# Brief
The answer must be the lines from the one containing "KEYS3 pin K2: TX -> D10" through the last line of the data below, copied exactly, with nothing else.

--- Material for the task Enclosed Below ---

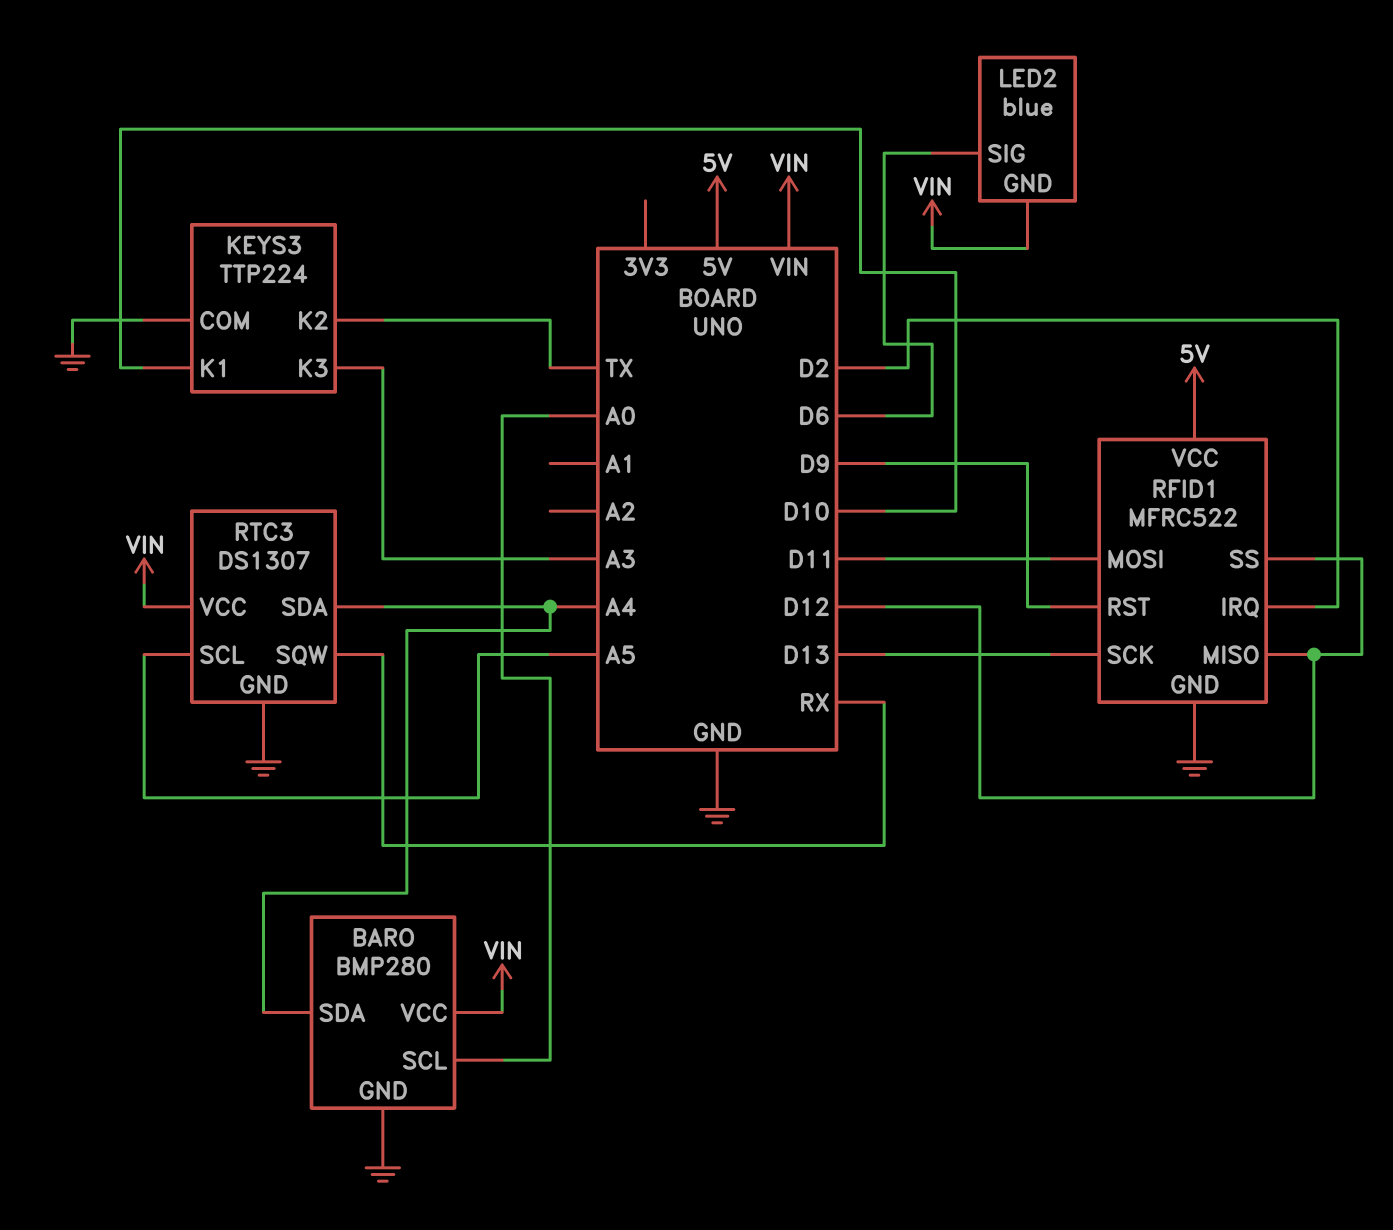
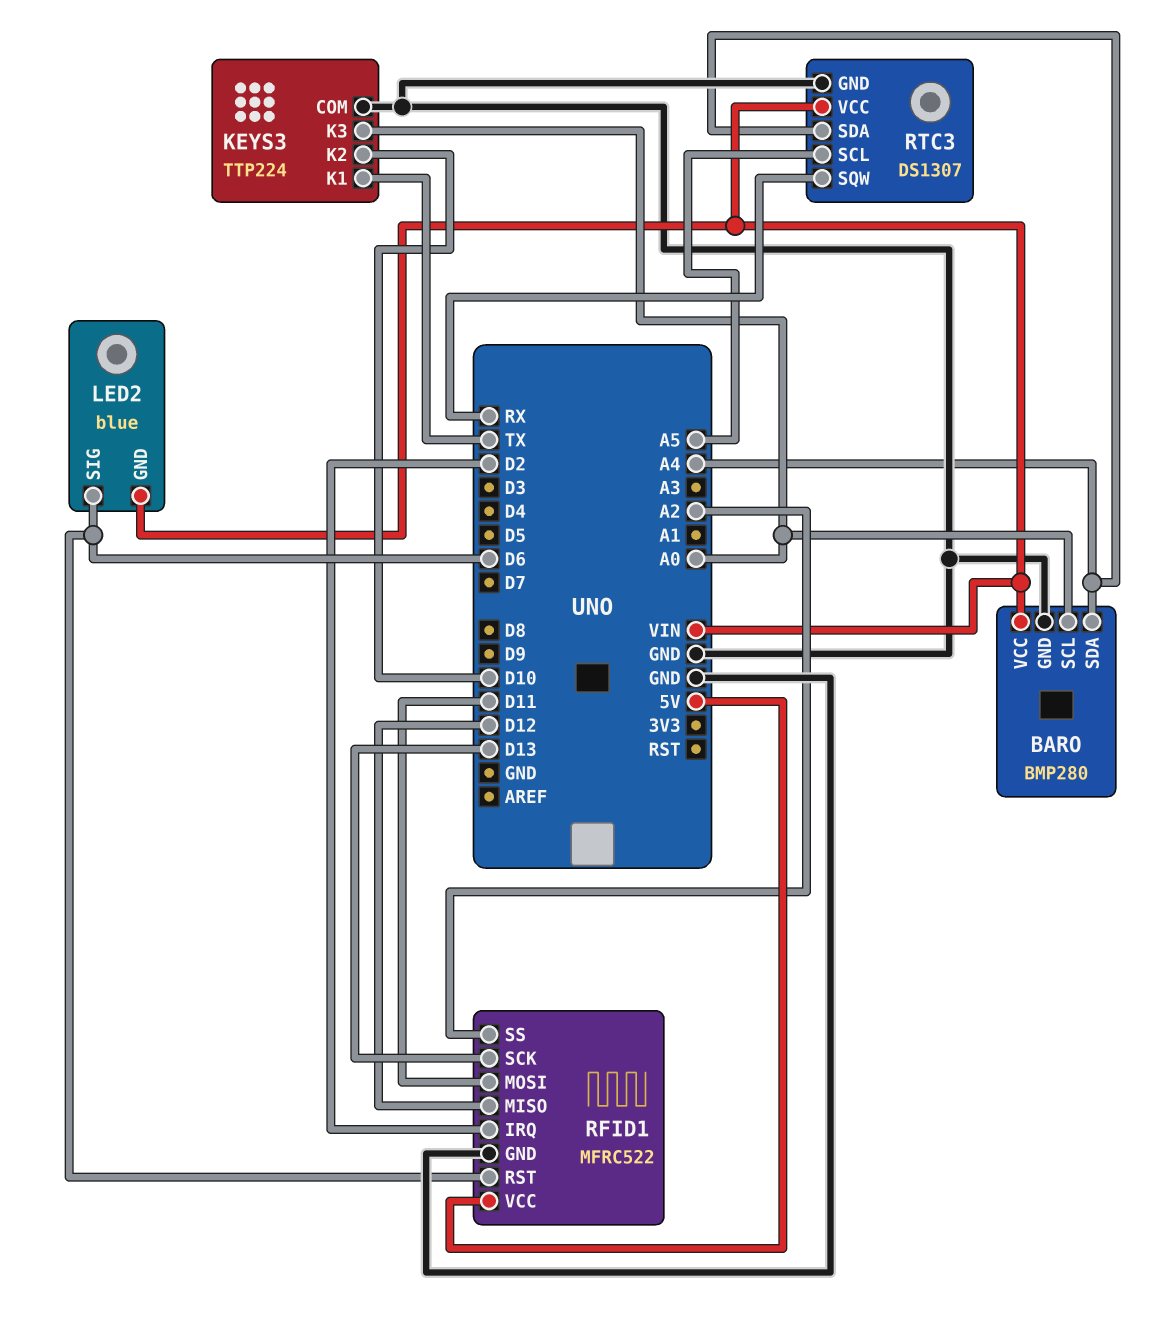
KEYS3 pin K1: D10 -> TX
KEYS3 pin K2: TX -> D10
KEYS3 pin K3: A3 -> A0
RFID1 pin RST: D9 -> D6
RFID1 pin SS: D12 -> A2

--- End of Enclosed Material for the task ---

# Response below
KEYS3 pin K2: TX -> D10
KEYS3 pin K3: A3 -> A0
RFID1 pin RST: D9 -> D6
RFID1 pin SS: D12 -> A2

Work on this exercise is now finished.